Can you rewrite the records as a numbered list, covering only the part from the start of the records through the line that contains "road 2 (track): [(511,219),(260,511)]", both ends included, with blank lines left out?

══ Working data ══

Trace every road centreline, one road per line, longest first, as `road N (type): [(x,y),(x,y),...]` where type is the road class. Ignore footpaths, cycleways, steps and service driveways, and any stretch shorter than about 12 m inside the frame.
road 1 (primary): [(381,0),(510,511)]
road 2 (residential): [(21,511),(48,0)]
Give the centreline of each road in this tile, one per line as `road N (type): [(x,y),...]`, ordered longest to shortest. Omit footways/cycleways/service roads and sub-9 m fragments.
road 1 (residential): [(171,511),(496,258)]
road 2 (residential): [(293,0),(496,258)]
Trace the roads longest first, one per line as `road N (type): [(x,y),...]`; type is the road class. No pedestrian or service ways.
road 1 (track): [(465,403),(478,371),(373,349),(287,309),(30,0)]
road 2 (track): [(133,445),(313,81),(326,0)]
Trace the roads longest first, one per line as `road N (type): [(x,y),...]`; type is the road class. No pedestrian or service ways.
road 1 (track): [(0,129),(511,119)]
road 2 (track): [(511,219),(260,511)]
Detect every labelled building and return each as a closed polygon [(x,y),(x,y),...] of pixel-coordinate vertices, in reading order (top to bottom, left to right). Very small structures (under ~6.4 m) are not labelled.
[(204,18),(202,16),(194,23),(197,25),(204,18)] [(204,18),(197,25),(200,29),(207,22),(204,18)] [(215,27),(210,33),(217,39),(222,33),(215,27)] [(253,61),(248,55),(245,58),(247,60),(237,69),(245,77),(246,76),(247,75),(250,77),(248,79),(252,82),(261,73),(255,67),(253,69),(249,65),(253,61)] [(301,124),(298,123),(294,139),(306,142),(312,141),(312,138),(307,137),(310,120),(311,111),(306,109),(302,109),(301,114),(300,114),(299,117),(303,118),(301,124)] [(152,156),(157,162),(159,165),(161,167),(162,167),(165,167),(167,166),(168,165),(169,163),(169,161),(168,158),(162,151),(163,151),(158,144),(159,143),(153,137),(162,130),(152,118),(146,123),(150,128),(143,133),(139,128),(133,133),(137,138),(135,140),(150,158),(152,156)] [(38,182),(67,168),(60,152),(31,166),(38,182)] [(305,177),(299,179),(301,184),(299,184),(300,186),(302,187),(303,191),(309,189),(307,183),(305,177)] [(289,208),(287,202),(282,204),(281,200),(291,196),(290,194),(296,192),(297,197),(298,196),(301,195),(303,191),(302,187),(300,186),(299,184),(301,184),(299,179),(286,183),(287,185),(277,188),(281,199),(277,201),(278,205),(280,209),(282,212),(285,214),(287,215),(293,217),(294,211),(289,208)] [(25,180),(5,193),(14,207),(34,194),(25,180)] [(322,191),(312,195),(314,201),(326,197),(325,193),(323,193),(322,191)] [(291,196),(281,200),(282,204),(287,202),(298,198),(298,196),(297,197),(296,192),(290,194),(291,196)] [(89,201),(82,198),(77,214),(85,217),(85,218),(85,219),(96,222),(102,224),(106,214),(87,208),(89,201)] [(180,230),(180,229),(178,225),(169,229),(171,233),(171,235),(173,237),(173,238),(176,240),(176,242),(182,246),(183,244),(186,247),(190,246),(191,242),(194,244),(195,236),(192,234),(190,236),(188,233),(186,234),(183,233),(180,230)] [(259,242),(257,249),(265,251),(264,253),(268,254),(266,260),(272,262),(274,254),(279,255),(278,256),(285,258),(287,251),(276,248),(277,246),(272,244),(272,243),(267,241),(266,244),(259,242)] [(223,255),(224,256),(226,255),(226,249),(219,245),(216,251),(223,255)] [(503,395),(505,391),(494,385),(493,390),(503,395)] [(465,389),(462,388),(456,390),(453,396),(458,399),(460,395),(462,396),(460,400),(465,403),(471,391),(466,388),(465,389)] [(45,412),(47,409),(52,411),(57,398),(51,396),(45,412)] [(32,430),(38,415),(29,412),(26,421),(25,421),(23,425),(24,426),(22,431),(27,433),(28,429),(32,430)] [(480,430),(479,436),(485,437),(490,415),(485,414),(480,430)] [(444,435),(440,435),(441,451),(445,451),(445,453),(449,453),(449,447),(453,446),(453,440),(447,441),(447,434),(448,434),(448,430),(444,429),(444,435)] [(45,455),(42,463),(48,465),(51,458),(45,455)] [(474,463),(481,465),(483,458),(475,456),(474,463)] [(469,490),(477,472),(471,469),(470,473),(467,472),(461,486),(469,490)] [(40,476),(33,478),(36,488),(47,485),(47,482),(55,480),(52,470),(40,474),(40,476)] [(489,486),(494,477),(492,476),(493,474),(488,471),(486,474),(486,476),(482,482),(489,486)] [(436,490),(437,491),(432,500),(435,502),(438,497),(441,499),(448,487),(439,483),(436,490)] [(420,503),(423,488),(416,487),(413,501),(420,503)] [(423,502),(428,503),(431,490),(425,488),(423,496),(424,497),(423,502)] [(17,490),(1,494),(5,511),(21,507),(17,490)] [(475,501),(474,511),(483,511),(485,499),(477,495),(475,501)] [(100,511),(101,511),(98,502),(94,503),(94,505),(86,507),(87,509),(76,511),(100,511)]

═══

(Task result):
1. Trace every road centreline, one road per line, longest first, as `road N (type): [(x,y),(x,y),...]` where type is the road class. Ignore footpaths, cycleways, steps and service driveways, and any stretch shorter than about 12 m inside the frame.
2. road 1 (primary): [(381,0),(510,511)]
3. road 2 (residential): [(21,511),(48,0)]
4. Give the centreline of each road in this tile, one per line as `road N (type): [(x,y),...]`, ordered longest to shortest. Omit footways/cycleways/service roads and sub-9 m fragments.
5. road 1 (residential): [(171,511),(496,258)]
6. road 2 (residential): [(293,0),(496,258)]
7. Trace the roads longest first, one per line as `road N (type): [(x,y),...]`; type is the road class. No pedestrian or service ways.
8. road 1 (track): [(465,403),(478,371),(373,349),(287,309),(30,0)]
9. road 2 (track): [(133,445),(313,81),(326,0)]
10. Trace the roads longest first, one per line as `road N (type): [(x,y),...]`; type is the road class. No pedestrian or service ways.
11. road 1 (track): [(0,129),(511,119)]
12. road 2 (track): [(511,219),(260,511)]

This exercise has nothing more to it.